DIRECTIONS FOR THIS TASK >> Of all the lines below, output only those starting at the one with "(326, 183) = (656, 340): none -> brown marker" and ending at the one with "(434, 293) = (619, 551): none -> brown phone", both ends included, exactly as written.

ENTRIES SUPPLIED >>
※ ※ ※
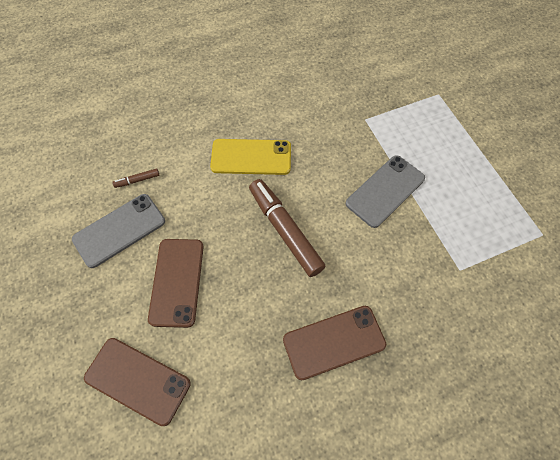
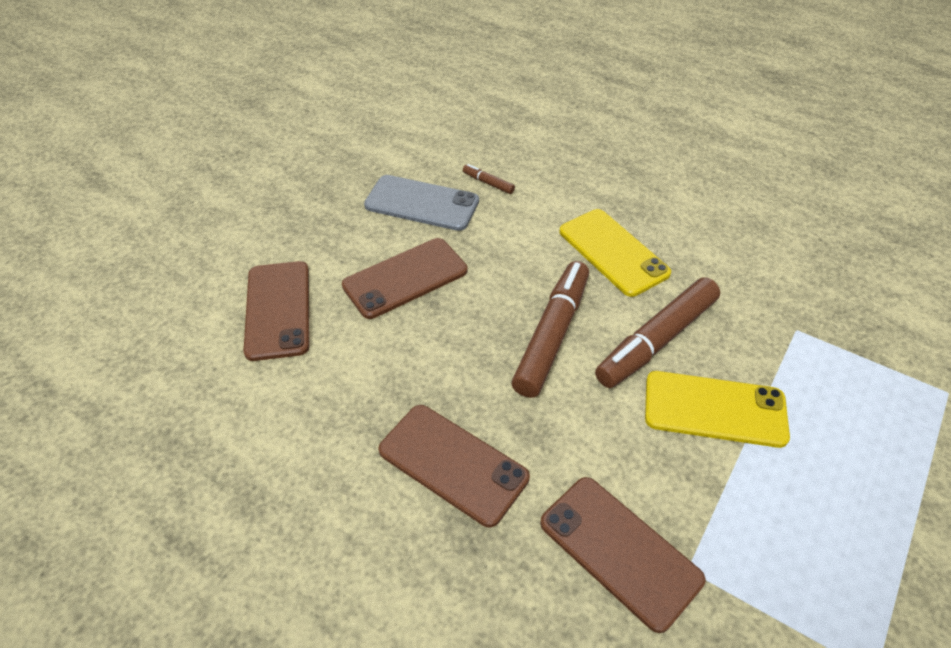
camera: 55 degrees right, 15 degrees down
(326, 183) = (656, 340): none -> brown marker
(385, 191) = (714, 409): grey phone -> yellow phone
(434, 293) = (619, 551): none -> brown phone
※ ※ ※
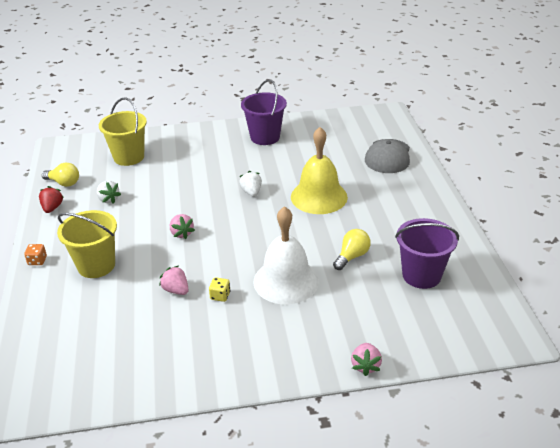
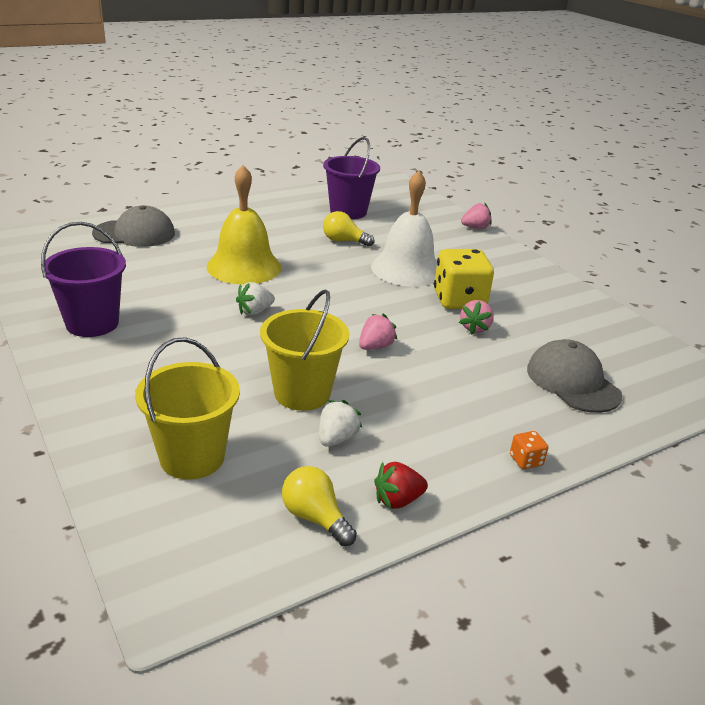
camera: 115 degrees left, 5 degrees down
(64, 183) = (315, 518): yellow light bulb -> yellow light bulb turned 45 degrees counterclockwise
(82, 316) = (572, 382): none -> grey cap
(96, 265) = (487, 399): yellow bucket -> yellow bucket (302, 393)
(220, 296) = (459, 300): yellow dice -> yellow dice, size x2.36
※ ※ ※
REPLY TO THE EXERCISE >>
(326, 183) = (656, 340): none -> brown marker
(385, 191) = (714, 409): grey phone -> yellow phone
(434, 293) = (619, 551): none -> brown phone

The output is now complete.